> **WHAT THIS TASK INVOLVES**: The answer must consist of every line in the records below that contains the string "pink".

Dataset entries
____

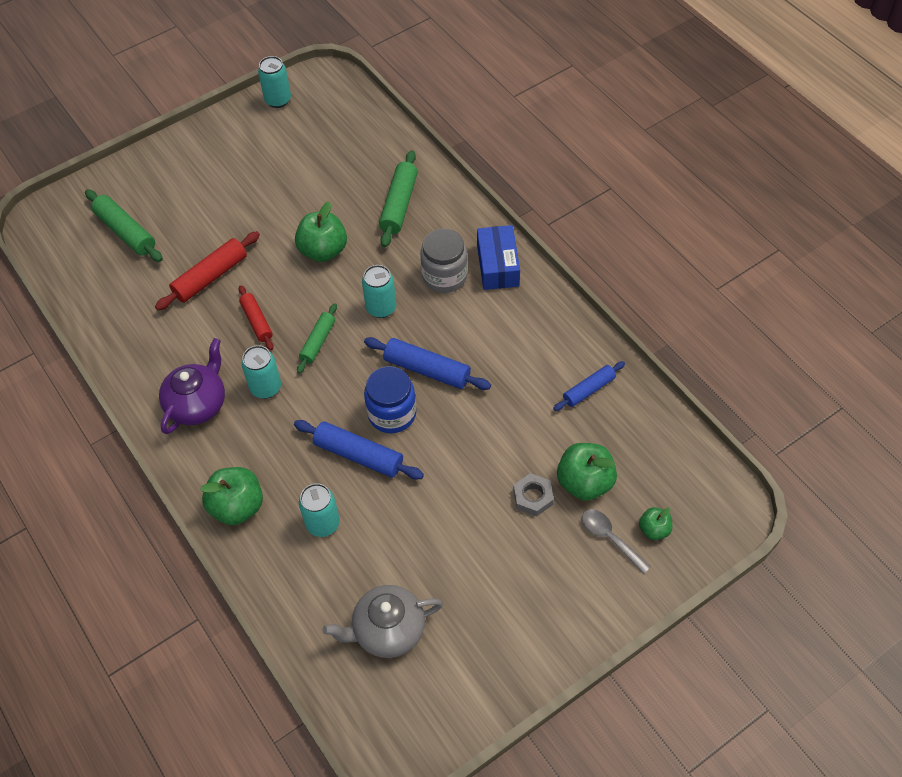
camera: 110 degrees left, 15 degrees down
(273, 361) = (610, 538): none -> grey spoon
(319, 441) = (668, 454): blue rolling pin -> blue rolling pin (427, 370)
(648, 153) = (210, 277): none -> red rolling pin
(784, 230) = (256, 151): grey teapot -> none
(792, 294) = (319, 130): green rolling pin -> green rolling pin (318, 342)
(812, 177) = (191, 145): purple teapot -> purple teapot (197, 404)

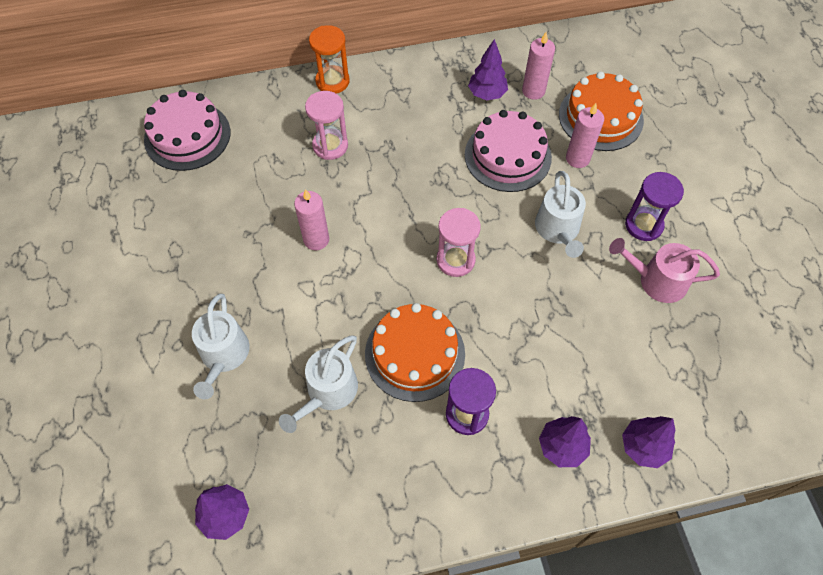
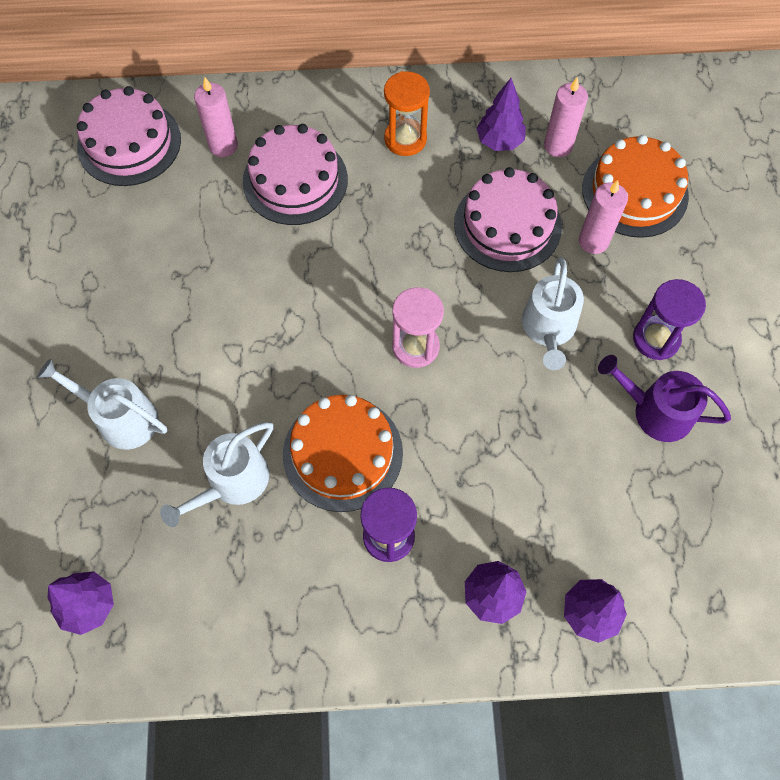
camera: 10 degrees right, 5 degrees up
(223, 355) = (121, 418): white watering can -> white watering can turned 105 degrees clockwise
(316, 239) = (255, 295): pink candle -> pink candle (223, 146)
(330, 146) = (295, 180): pink hourglass -> pink cake
(332, 81) = (314, 98): orange hourglass -> orange hourglass (405, 139)
(657, 280) = (656, 411): pink watering can -> purple watering can

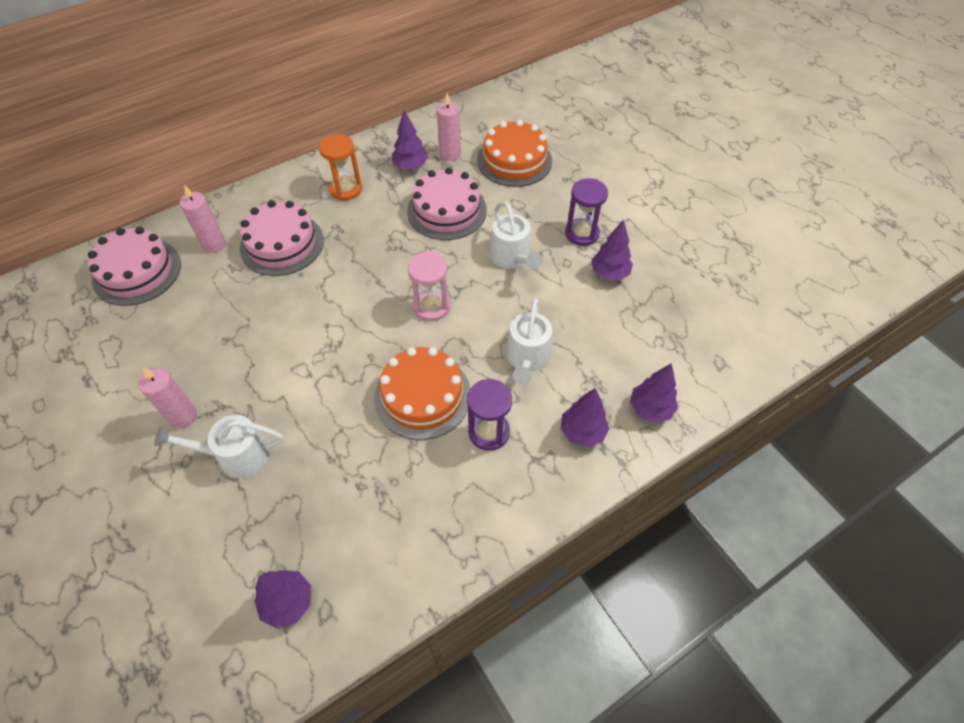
camera: 30 degrees left, 10 degrees down
(233, 482) = (353, 455): white watering can -> white watering can (527, 358)
(593, 241) = (507, 197): pink candle -> pink candle (183, 416)
(656, 411) = (609, 273): purple watering can -> purple tree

____

> **REPLY**:
(316, 239) = (255, 295): pink candle -> pink candle (223, 146)
(330, 146) = (295, 180): pink hourglass -> pink cake
(657, 280) = (656, 411): pink watering can -> purple watering can
(593, 241) = (507, 197): pink candle -> pink candle (183, 416)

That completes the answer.